ABOUT THIS TASK: Once the line containing "(529, 186) = (781, 266): none -> green cactus" is found in the entries below, restate it and each following line word for word, stopping after the line containing "(812, 227) = (860, 491): orange bell -> none".

(Object matching data)
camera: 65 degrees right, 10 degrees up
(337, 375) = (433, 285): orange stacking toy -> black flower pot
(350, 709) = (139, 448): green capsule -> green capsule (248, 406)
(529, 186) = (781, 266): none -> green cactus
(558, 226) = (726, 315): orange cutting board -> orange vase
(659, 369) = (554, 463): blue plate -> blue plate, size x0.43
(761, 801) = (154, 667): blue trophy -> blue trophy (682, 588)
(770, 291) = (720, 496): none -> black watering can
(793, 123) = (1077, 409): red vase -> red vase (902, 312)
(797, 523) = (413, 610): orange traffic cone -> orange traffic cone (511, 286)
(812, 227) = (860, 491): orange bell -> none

---

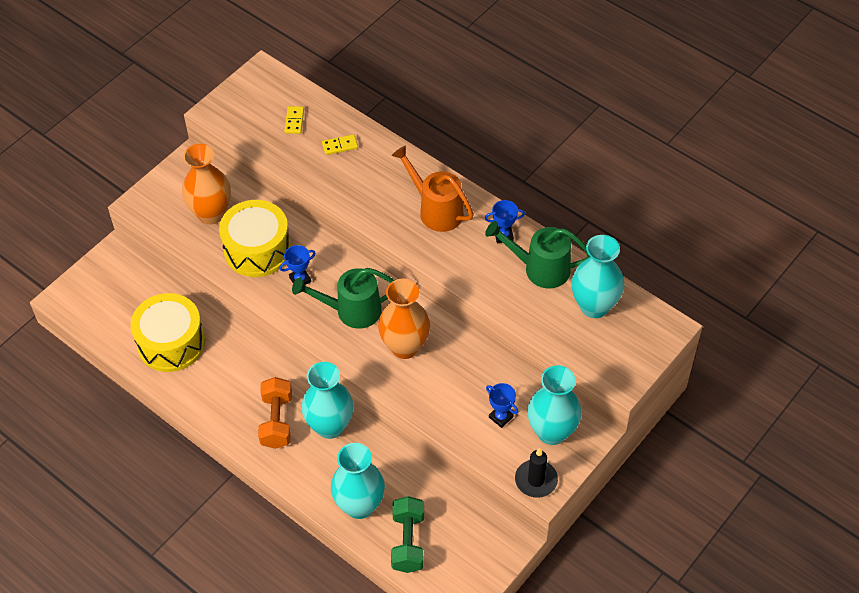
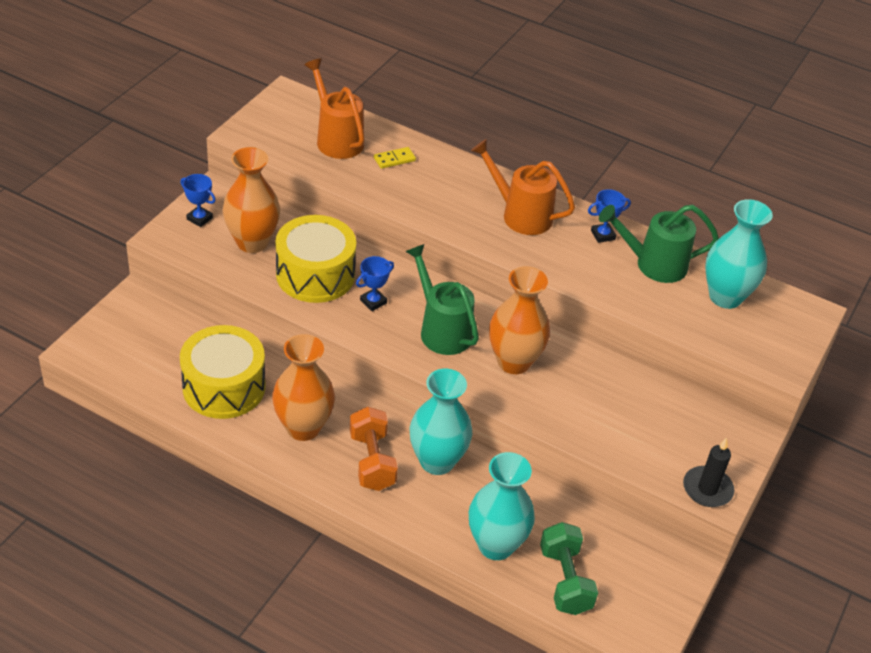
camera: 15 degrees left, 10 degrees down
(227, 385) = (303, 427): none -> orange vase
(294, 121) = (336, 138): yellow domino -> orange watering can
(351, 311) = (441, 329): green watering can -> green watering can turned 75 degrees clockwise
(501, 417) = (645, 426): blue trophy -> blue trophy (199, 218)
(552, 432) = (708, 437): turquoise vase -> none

SOLUTION TO THIS EXERCISE:
(529, 186) = (781, 266): none -> green cactus
(558, 226) = (726, 315): orange cutting board -> orange vase
(659, 369) = (554, 463): blue plate -> blue plate, size x0.43
(761, 801) = (154, 667): blue trophy -> blue trophy (682, 588)
(770, 291) = (720, 496): none -> black watering can
(793, 123) = (1077, 409): red vase -> red vase (902, 312)
(797, 523) = (413, 610): orange traffic cone -> orange traffic cone (511, 286)
(812, 227) = (860, 491): orange bell -> none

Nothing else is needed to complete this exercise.